Aim of the exercise. Could you set out every line of the material below as a Markdown table with the columns Row and Text, numbering the rows and leaving out any blank lines?

Materials provided.
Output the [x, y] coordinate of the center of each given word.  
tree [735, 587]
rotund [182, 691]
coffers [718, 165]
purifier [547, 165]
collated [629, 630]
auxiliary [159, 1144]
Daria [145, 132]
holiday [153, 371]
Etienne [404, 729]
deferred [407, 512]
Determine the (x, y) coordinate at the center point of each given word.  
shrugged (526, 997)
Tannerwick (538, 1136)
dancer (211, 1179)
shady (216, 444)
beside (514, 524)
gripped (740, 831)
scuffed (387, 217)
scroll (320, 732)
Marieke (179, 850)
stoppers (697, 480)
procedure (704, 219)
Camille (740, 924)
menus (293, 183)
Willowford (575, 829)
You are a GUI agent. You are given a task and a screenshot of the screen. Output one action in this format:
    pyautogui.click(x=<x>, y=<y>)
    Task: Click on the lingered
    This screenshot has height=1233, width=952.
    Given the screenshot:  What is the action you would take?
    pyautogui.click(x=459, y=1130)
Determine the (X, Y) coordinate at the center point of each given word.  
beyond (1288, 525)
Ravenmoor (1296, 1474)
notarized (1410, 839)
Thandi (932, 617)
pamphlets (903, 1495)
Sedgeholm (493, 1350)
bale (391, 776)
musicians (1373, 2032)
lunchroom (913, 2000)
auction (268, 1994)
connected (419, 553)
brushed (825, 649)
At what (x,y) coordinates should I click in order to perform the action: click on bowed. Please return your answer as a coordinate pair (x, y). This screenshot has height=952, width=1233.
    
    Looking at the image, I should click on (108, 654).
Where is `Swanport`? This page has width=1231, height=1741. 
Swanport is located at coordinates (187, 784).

Solution below.
| Row | Text |
|---|---|
| 1 | Output the [x, y] coordinate of the center of each given word.   |
| 2 | tree [735, 587] |
| 3 | rotund [182, 691] |
| 4 | coffers [718, 165] |
| 5 | purifier [547, 165] |
| 6 | collated [629, 630] |
| 7 | auxiliary [159, 1144] |
| 8 | Daria [145, 132] |
| 9 | holiday [153, 371] |
| 10 | Etienne [404, 729] |
| 11 | deferred [407, 512] |
| 12 | Determine the (x, y) coordinate at the center point of each given word.   |
| 13 | shrugged (526, 997) |
| 14 | Tannerwick (538, 1136) |
| 15 | dancer (211, 1179) |
| 16 | shady (216, 444) |
| 17 | beside (514, 524) |
| 18 | gripped (740, 831) |
| 19 | scuffed (387, 217) |
| 20 | scroll (320, 732) |
| 21 | Marieke (179, 850) |
| 22 | stoppers (697, 480) |
| 23 | procedure (704, 219) |
| 24 | Camille (740, 924) |
| 25 | menus (293, 183) |
| 26 | Willowford (575, 829) |
| 27 | You are a GUI agent. You are given a task and a screenshot of the screen. Output one action in this format: |
| 28 |     pyautogui.click(x=<x>, y=<y>) |
| 29 |     Task: Click on the lingered |
| 30 |     This screenshot has height=1233, width=952. |
| 31 |     Given the screenshot:  What is the action you would take? |
| 32 |     pyautogui.click(x=459, y=1130) |
| 33 | Determine the (X, Y) coordinate at the center point of each given word.   |
| 34 | beyond (1288, 525) |
| 35 | Ravenmoor (1296, 1474) |
| 36 | notarized (1410, 839) |
| 37 | Thandi (932, 617) |
| 38 | pamphlets (903, 1495) |
| 39 | Sedgeholm (493, 1350) |
| 40 | bale (391, 776) |
| 41 | musicians (1373, 2032) |
| 42 | lunchroom (913, 2000) |
| 43 | auction (268, 1994) |
| 44 | connected (419, 553) |
| 45 | brushed (825, 649) |
| 46 | At what (x,y) coordinates should I click in order to perform the action: click on bowed. Please return your answer as a coordinate pair (x, y). This screenshot has height=952, width=1233. |
| 47 |     Looking at the image, I should click on (108, 654). |
| 48 | Where is `Swanport`? This page has width=1231, height=1741.  |
| 49 | Swanport is located at coordinates (187, 784). |